[Records from a data collection]
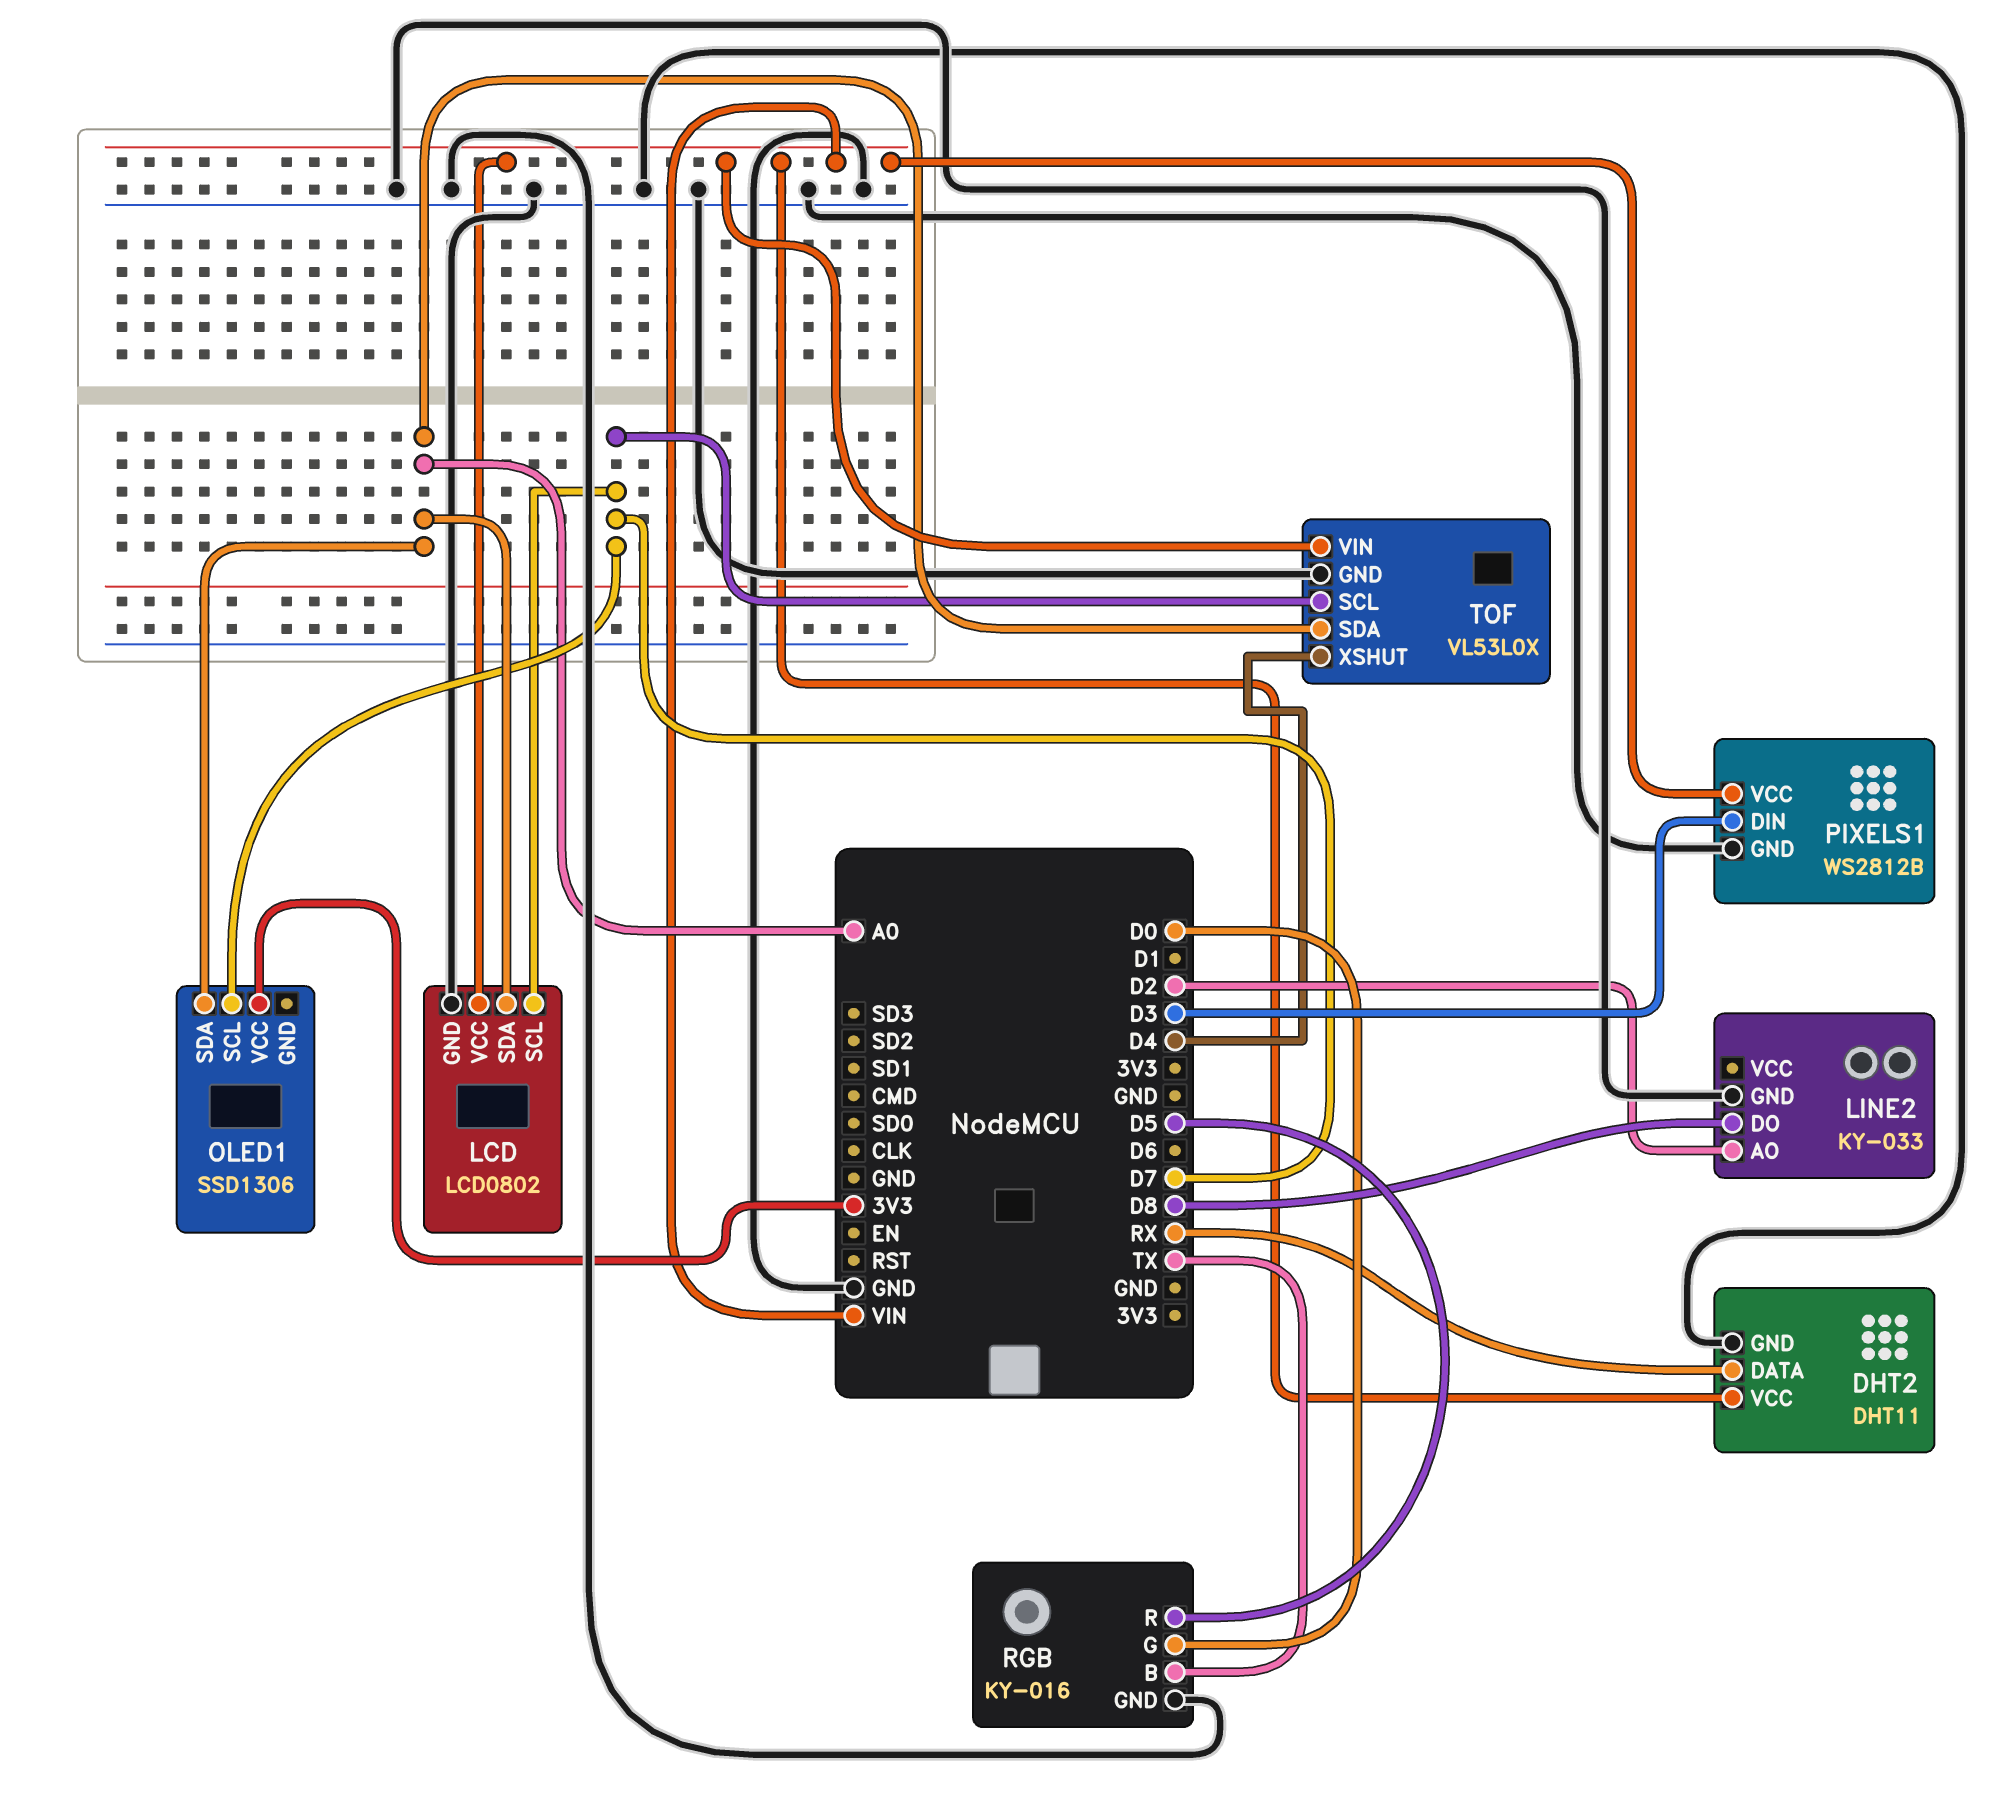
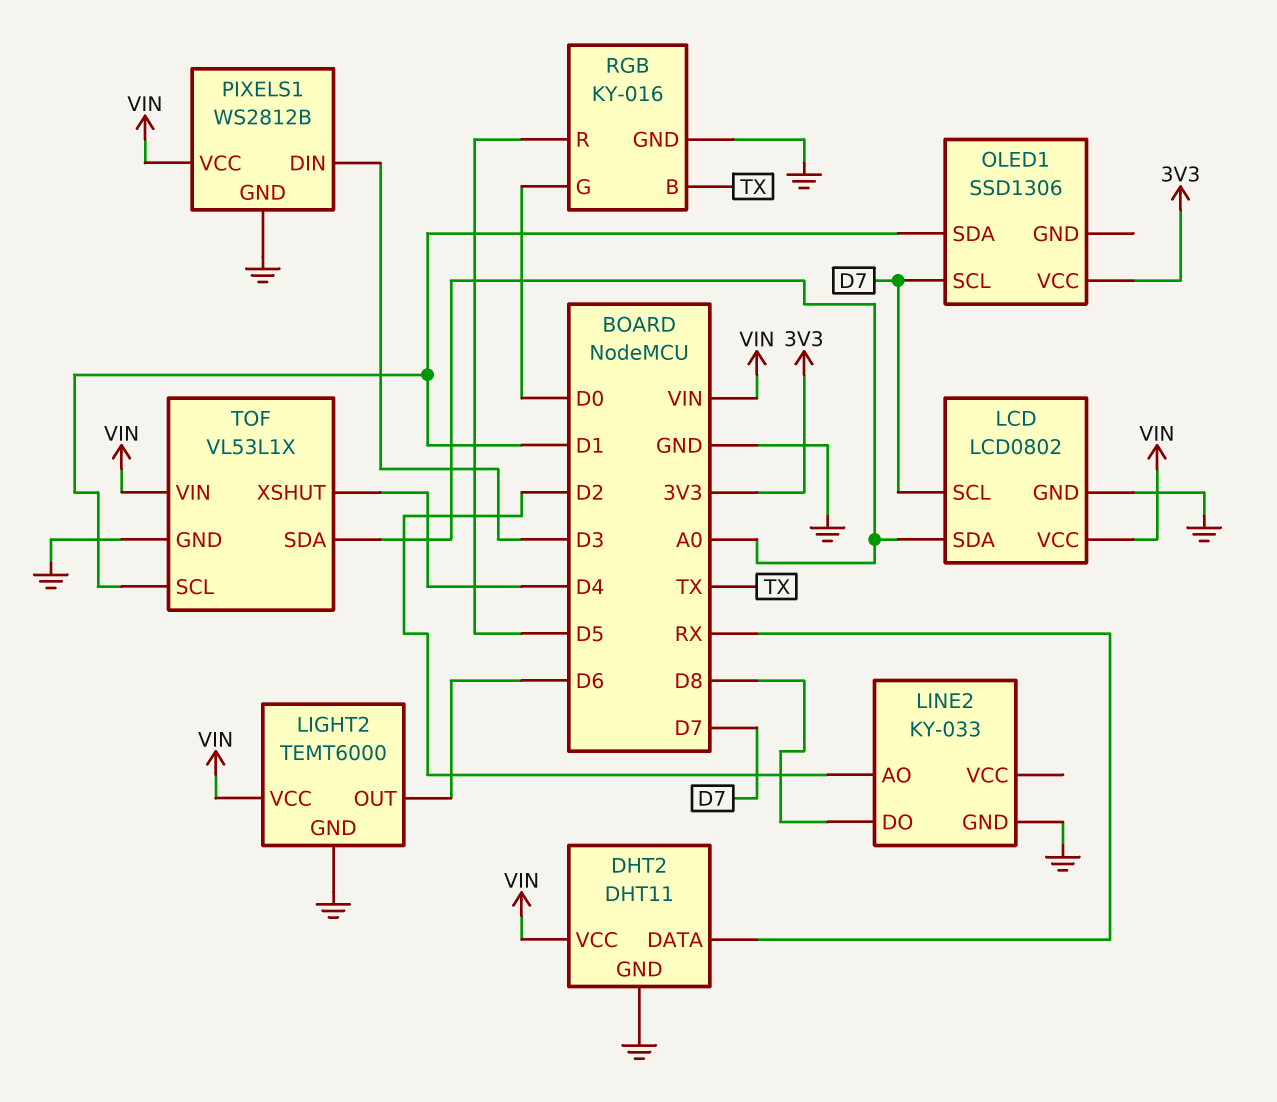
LIGHT2: none -> TEMT6000
LIGHT2 pin GND: none -> GND
LIGHT2 pin OUT: none -> D6
LIGHT2 pin VCC: none -> VIN
OLED1 pin SDA: A0 -> D1
TOF: VL53L0X -> VL53L1X
TOF pin SCL: D7 -> D1

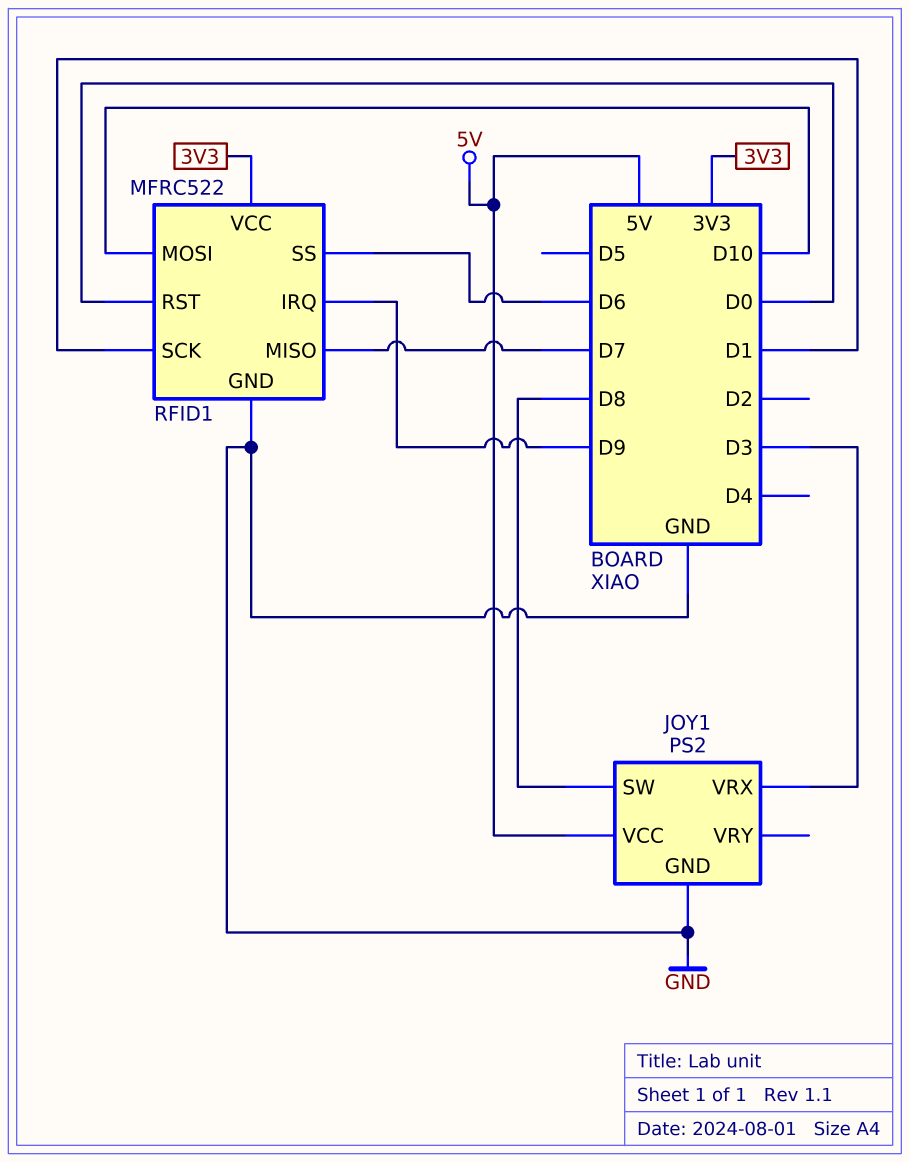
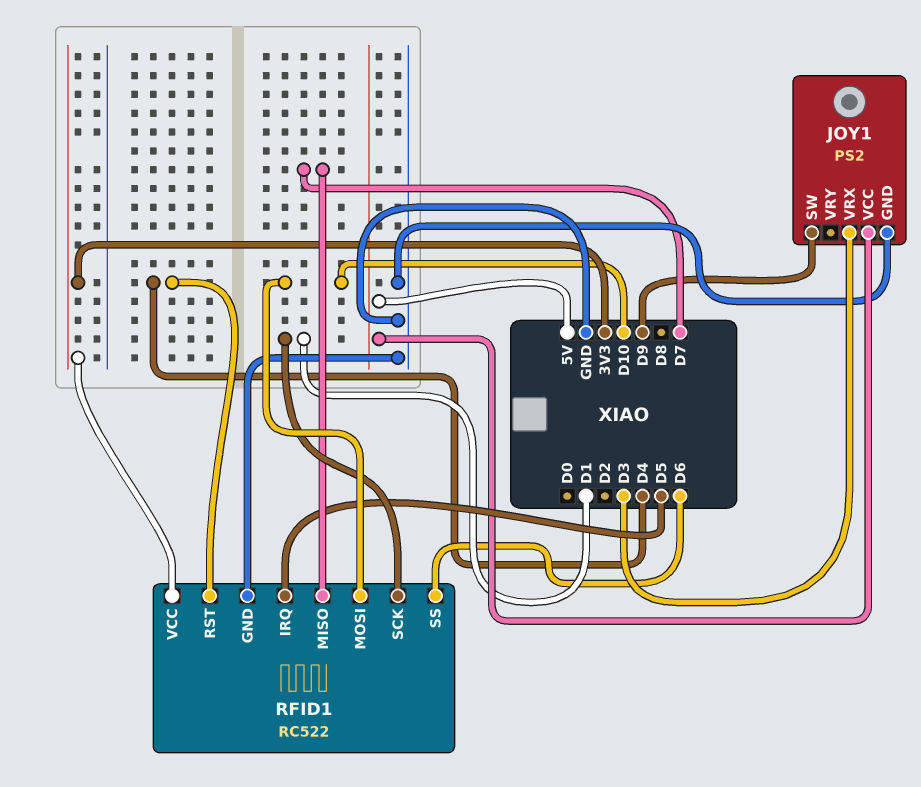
JOY1 pin SW: D8 -> D9
RFID1: MFRC522 -> RC522
RFID1 pin IRQ: D9 -> D5
RFID1 pin RST: D0 -> D4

Exercise =>
Write all the lines above out again exactly, minus the images.

Your solution =>
LIGHT2: none -> TEMT6000
LIGHT2 pin GND: none -> GND
LIGHT2 pin OUT: none -> D6
LIGHT2 pin VCC: none -> VIN
OLED1 pin SDA: A0 -> D1
TOF: VL53L0X -> VL53L1X
TOF pin SCL: D7 -> D1

JOY1 pin SW: D8 -> D9
RFID1: MFRC522 -> RC522
RFID1 pin IRQ: D9 -> D5
RFID1 pin RST: D0 -> D4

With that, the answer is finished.